SUPPLIED INFORMATION:
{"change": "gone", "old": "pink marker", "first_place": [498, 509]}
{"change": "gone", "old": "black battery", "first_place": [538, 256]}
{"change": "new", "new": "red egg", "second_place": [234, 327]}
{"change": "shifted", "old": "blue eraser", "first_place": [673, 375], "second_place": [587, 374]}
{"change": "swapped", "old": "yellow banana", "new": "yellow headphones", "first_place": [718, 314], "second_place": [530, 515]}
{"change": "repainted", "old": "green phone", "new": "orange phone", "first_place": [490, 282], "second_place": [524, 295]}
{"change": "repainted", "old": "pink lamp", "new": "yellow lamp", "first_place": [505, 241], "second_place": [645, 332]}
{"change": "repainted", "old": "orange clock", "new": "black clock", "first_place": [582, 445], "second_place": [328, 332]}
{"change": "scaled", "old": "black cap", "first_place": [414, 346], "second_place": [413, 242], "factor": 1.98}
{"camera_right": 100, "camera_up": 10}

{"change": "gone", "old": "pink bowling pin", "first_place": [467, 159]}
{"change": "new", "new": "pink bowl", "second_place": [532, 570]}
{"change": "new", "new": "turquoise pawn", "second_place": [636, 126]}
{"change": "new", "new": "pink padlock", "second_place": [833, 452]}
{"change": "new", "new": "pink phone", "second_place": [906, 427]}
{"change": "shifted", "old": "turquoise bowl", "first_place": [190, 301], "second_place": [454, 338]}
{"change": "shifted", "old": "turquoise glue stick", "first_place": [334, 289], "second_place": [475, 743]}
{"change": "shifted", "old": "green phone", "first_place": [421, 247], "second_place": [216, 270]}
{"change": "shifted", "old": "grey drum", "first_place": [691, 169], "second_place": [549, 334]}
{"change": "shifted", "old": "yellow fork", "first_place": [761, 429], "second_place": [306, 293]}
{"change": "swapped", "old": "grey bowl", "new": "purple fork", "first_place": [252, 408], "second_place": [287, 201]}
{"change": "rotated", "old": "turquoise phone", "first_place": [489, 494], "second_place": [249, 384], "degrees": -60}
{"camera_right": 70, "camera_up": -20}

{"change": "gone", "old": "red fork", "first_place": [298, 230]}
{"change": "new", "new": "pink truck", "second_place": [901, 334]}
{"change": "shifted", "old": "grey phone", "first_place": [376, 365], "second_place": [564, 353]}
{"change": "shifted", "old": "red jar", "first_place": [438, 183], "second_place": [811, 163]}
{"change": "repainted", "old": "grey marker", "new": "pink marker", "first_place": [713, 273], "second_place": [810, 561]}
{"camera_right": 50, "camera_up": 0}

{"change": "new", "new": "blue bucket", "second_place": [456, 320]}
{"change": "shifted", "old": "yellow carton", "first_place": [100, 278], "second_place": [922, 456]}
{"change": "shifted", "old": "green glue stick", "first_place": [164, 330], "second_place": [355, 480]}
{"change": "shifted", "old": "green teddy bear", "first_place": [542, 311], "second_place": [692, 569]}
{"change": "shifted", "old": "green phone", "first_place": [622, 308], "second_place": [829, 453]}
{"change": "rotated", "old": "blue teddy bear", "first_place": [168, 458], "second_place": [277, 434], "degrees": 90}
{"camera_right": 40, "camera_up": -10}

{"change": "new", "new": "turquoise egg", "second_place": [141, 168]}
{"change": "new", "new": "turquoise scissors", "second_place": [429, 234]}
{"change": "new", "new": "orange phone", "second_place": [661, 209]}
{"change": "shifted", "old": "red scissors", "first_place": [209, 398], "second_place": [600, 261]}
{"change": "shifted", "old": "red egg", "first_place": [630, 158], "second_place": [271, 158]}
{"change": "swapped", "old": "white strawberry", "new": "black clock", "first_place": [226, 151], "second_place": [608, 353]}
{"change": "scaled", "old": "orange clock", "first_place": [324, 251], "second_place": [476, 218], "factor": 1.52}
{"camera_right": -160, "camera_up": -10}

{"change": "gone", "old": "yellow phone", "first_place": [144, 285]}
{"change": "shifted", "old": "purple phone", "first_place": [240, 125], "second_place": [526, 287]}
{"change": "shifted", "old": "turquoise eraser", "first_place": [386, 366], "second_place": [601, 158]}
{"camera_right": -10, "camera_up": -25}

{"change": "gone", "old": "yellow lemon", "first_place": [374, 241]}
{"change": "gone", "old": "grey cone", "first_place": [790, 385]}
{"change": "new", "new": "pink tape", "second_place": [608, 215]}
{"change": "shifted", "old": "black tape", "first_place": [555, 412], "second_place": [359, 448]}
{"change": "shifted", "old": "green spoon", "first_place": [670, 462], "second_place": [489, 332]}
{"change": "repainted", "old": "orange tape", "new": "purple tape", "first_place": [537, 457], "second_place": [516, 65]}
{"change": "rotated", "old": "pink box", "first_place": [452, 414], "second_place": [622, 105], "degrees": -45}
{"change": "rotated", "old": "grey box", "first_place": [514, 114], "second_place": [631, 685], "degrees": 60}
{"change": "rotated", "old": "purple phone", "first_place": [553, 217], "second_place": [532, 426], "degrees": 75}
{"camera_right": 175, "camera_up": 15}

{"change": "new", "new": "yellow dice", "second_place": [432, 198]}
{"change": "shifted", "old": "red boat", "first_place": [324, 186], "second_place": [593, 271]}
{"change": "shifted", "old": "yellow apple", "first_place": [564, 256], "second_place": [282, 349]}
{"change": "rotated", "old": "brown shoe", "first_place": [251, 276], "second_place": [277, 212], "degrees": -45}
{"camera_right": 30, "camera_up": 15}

PROBLEM TO WORK ON: Exactly as given, please retype all the entries.

EXERCISE RESPONSE:
{"change": "gone", "old": "pink marker", "first_place": [498, 509]}
{"change": "gone", "old": "black battery", "first_place": [538, 256]}
{"change": "new", "new": "red egg", "second_place": [234, 327]}
{"change": "shifted", "old": "blue eraser", "first_place": [673, 375], "second_place": [587, 374]}
{"change": "swapped", "old": "yellow banana", "new": "yellow headphones", "first_place": [718, 314], "second_place": [530, 515]}
{"change": "repainted", "old": "green phone", "new": "orange phone", "first_place": [490, 282], "second_place": [524, 295]}
{"change": "repainted", "old": "pink lamp", "new": "yellow lamp", "first_place": [505, 241], "second_place": [645, 332]}
{"change": "repainted", "old": "orange clock", "new": "black clock", "first_place": [582, 445], "second_place": [328, 332]}
{"change": "scaled", "old": "black cap", "first_place": [414, 346], "second_place": [413, 242], "factor": 1.98}
{"camera_right": 100, "camera_up": 10}

{"change": "gone", "old": "pink bowling pin", "first_place": [467, 159]}
{"change": "new", "new": "pink bowl", "second_place": [532, 570]}
{"change": "new", "new": "turquoise pawn", "second_place": [636, 126]}
{"change": "new", "new": "pink padlock", "second_place": [833, 452]}
{"change": "new", "new": "pink phone", "second_place": [906, 427]}
{"change": "shifted", "old": "turquoise bowl", "first_place": [190, 301], "second_place": [454, 338]}
{"change": "shifted", "old": "turquoise glue stick", "first_place": [334, 289], "second_place": [475, 743]}
{"change": "shifted", "old": "green phone", "first_place": [421, 247], "second_place": [216, 270]}
{"change": "shifted", "old": "grey drum", "first_place": [691, 169], "second_place": [549, 334]}
{"change": "shifted", "old": "yellow fork", "first_place": [761, 429], "second_place": [306, 293]}
{"change": "swapped", "old": "grey bowl", "new": "purple fork", "first_place": [252, 408], "second_place": [287, 201]}
{"change": "rotated", "old": "turquoise phone", "first_place": [489, 494], "second_place": [249, 384], "degrees": -60}
{"camera_right": 70, "camera_up": -20}

{"change": "gone", "old": "red fork", "first_place": [298, 230]}
{"change": "new", "new": "pink truck", "second_place": [901, 334]}
{"change": "shifted", "old": "grey phone", "first_place": [376, 365], "second_place": [564, 353]}
{"change": "shifted", "old": "red jar", "first_place": [438, 183], "second_place": [811, 163]}
{"change": "repainted", "old": "grey marker", "new": "pink marker", "first_place": [713, 273], "second_place": [810, 561]}
{"camera_right": 50, "camera_up": 0}

{"change": "new", "new": "blue bucket", "second_place": [456, 320]}
{"change": "shifted", "old": "yellow carton", "first_place": [100, 278], "second_place": [922, 456]}
{"change": "shifted", "old": "green glue stick", "first_place": [164, 330], "second_place": [355, 480]}
{"change": "shifted", "old": "green teddy bear", "first_place": [542, 311], "second_place": [692, 569]}
{"change": "shifted", "old": "green phone", "first_place": [622, 308], "second_place": [829, 453]}
{"change": "rotated", "old": "blue teddy bear", "first_place": [168, 458], "second_place": [277, 434], "degrees": 90}
{"camera_right": 40, "camera_up": -10}

{"change": "new", "new": "turquoise egg", "second_place": [141, 168]}
{"change": "new", "new": "turquoise scissors", "second_place": [429, 234]}
{"change": "new", "new": "orange phone", "second_place": [661, 209]}
{"change": "shifted", "old": "red scissors", "first_place": [209, 398], "second_place": [600, 261]}
{"change": "shifted", "old": "red egg", "first_place": [630, 158], "second_place": [271, 158]}
{"change": "swapped", "old": "white strawberry", "new": "black clock", "first_place": [226, 151], "second_place": [608, 353]}
{"change": "scaled", "old": "orange clock", "first_place": [324, 251], "second_place": [476, 218], "factor": 1.52}
{"camera_right": -160, "camera_up": -10}

{"change": "gone", "old": "yellow phone", "first_place": [144, 285]}
{"change": "shifted", "old": "purple phone", "first_place": [240, 125], "second_place": [526, 287]}
{"change": "shifted", "old": "turquoise eraser", "first_place": [386, 366], "second_place": [601, 158]}
{"camera_right": -10, "camera_up": -25}

{"change": "gone", "old": "yellow lemon", "first_place": [374, 241]}
{"change": "gone", "old": "grey cone", "first_place": [790, 385]}
{"change": "new", "new": "pink tape", "second_place": [608, 215]}
{"change": "shifted", "old": "black tape", "first_place": [555, 412], "second_place": [359, 448]}
{"change": "shifted", "old": "green spoon", "first_place": [670, 462], "second_place": [489, 332]}
{"change": "repainted", "old": "orange tape", "new": "purple tape", "first_place": [537, 457], "second_place": [516, 65]}
{"change": "rotated", "old": "pink box", "first_place": [452, 414], "second_place": [622, 105], "degrees": -45}
{"change": "rotated", "old": "grey box", "first_place": [514, 114], "second_place": [631, 685], "degrees": 60}
{"change": "rotated", "old": "purple phone", "first_place": [553, 217], "second_place": [532, 426], "degrees": 75}
{"camera_right": 175, "camera_up": 15}

{"change": "new", "new": "yellow dice", "second_place": [432, 198]}
{"change": "shifted", "old": "red boat", "first_place": [324, 186], "second_place": [593, 271]}
{"change": "shifted", "old": "yellow apple", "first_place": [564, 256], "second_place": [282, 349]}
{"change": "rotated", "old": "brown shoe", "first_place": [251, 276], "second_place": [277, 212], "degrees": -45}
{"camera_right": 30, "camera_up": 15}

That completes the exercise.